◆ **Source information**:
------------------------

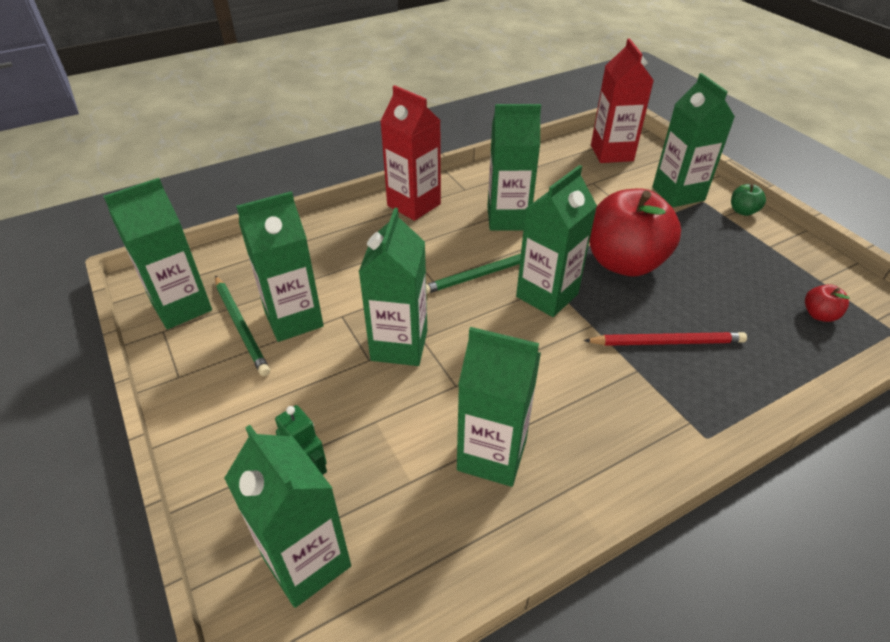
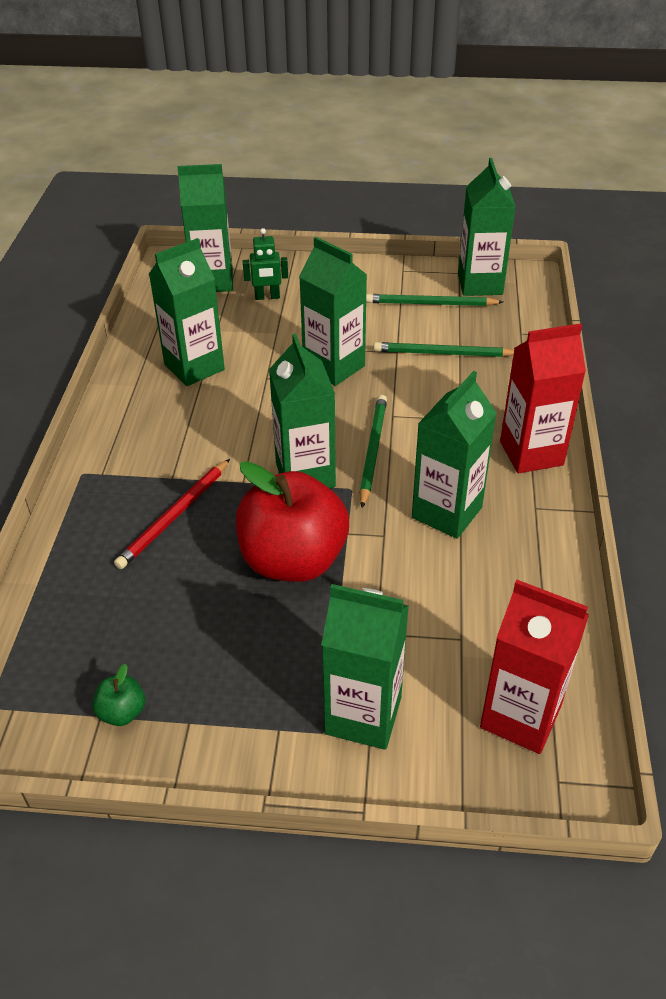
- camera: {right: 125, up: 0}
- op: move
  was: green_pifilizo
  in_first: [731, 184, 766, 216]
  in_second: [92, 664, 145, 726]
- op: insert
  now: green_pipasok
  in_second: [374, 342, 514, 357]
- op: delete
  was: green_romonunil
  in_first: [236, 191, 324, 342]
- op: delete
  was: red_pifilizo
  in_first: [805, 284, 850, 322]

------------------------

◆ **To do**: Start at the line containing "in_first: [236, 191, 324, 342]" and return each line up to and including the last line of the material.

◆ **Reply to the task**:
  in_first: [236, 191, 324, 342]
- op: delete
  was: red_pifilizo
  in_first: [805, 284, 850, 322]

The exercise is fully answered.